━━ Excerpted records ━━
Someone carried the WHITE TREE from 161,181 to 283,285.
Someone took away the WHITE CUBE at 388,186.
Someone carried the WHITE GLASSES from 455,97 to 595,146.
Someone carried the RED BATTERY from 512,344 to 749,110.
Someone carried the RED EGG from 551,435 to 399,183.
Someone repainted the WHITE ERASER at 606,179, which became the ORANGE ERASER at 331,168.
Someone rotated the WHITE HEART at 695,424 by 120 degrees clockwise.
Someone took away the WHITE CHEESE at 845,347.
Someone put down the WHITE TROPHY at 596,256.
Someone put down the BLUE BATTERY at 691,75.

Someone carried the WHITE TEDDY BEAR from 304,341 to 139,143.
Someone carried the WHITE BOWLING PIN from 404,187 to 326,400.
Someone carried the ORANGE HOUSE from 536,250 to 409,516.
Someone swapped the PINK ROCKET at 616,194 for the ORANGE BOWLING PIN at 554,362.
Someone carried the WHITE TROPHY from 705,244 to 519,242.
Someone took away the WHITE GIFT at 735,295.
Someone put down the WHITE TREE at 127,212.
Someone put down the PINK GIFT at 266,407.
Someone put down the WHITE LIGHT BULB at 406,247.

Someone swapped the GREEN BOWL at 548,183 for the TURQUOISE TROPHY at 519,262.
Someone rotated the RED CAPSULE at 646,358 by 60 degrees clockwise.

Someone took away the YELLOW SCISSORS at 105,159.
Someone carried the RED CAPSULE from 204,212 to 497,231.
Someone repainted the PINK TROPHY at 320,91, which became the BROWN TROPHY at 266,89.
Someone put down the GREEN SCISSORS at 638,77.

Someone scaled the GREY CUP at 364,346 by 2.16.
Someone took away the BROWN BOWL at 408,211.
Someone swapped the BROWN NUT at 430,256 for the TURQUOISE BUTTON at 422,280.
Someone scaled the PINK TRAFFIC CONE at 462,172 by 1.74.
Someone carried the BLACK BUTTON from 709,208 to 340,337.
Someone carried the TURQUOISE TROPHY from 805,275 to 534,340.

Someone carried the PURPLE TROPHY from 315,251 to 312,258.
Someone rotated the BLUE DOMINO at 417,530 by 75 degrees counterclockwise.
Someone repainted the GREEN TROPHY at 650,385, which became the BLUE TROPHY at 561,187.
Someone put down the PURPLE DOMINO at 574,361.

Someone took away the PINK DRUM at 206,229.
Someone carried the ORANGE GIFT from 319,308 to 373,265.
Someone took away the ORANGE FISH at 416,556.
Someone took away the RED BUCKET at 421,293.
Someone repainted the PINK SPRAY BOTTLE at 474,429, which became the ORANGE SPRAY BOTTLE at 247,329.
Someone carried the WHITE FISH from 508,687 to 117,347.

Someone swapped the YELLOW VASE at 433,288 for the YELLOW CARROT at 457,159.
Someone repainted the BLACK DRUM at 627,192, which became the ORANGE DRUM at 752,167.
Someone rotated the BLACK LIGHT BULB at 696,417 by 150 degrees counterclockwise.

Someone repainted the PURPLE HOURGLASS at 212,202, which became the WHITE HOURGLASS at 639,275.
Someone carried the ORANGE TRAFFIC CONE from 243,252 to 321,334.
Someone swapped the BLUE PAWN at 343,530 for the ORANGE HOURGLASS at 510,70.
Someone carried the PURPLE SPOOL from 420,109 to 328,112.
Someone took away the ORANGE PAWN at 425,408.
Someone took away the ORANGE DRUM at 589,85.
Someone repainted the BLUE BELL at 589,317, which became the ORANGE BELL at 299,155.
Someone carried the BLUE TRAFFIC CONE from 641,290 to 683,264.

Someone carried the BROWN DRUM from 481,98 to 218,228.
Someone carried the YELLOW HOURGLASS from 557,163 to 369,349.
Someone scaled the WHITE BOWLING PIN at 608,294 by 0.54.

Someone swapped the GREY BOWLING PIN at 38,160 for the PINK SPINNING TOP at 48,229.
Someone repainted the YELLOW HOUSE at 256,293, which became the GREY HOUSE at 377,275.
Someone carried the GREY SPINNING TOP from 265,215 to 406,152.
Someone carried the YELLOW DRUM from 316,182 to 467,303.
━━━
- _Work instructions_:
Please write out exactly the lines from the start of the data through the line that contains "Someone put down the WHITE TROPHY at 596,256.", both ends included, and nothing else.

- _The completed task_:
Someone carried the WHITE TREE from 161,181 to 283,285.
Someone took away the WHITE CUBE at 388,186.
Someone carried the WHITE GLASSES from 455,97 to 595,146.
Someone carried the RED BATTERY from 512,344 to 749,110.
Someone carried the RED EGG from 551,435 to 399,183.
Someone repainted the WHITE ERASER at 606,179, which became the ORANGE ERASER at 331,168.
Someone rotated the WHITE HEART at 695,424 by 120 degrees clockwise.
Someone took away the WHITE CHEESE at 845,347.
Someone put down the WHITE TROPHY at 596,256.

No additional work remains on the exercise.